▸ **Goal of the exercise**
To complete this task, print all the data below exactly but leave out the images.

▸ **Data**
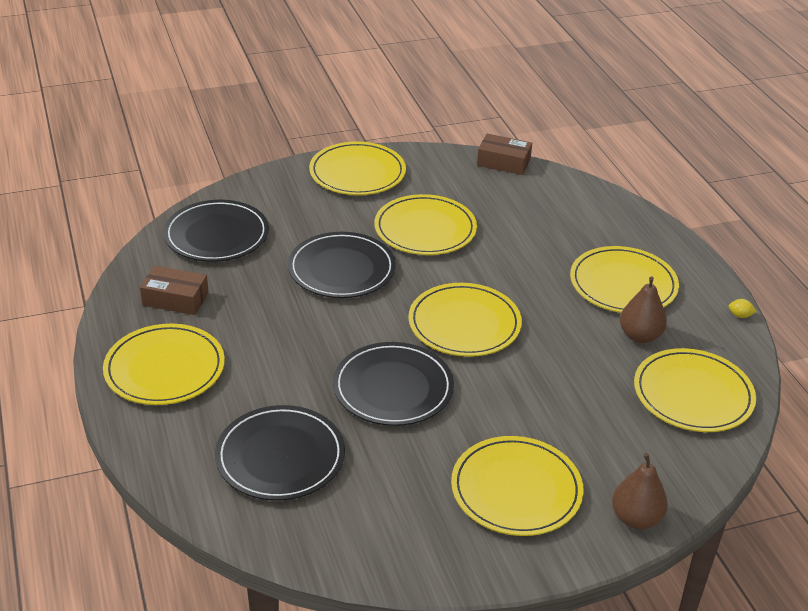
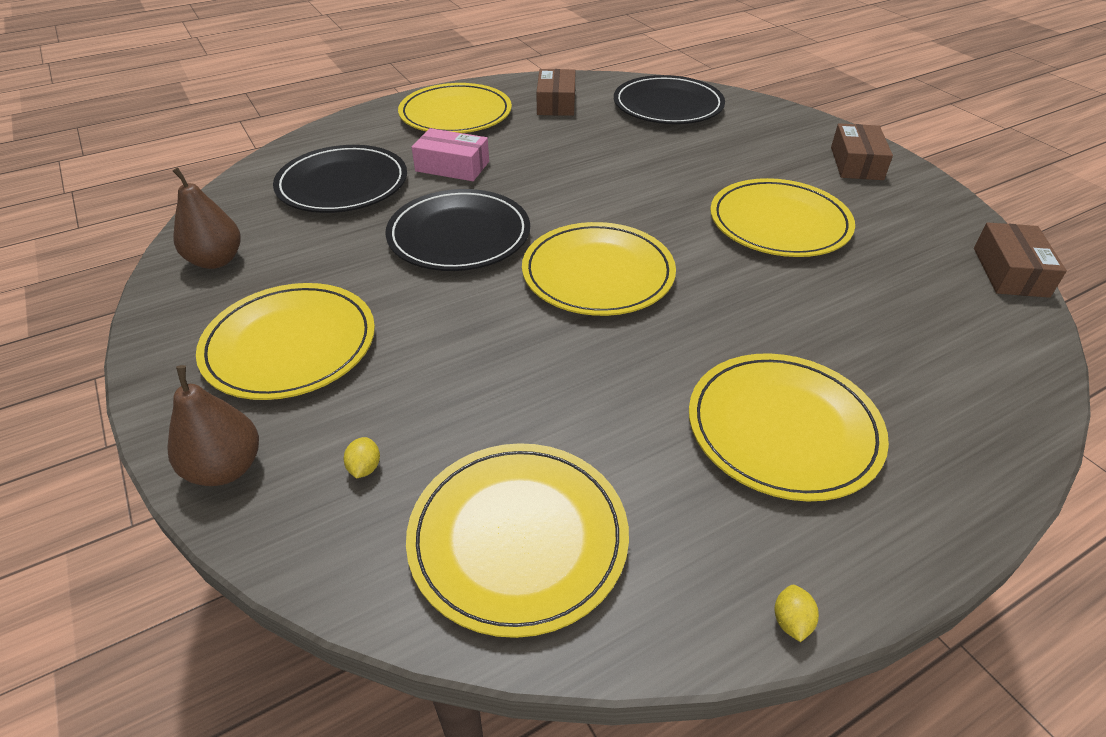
camera: 80 degrees right, 5 degrees up
black plate [288,232,396,298] -> none
yellow plate [309,141,406,195] -> brown box [831,123,893,180]
brown pear [620,276,667,343] -> brown pear moved to [173,167,241,269]
none -> yellow lemon [344,437,380,478]
none -> pink box [412,128,489,181]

▸ **Response below**
camera: 80 degrees right, 5 degrees up
black plate [288,232,396,298] -> none
yellow plate [309,141,406,195] -> brown box [831,123,893,180]
brown pear [620,276,667,343] -> brown pear moved to [173,167,241,269]
none -> yellow lemon [344,437,380,478]
none -> pink box [412,128,489,181]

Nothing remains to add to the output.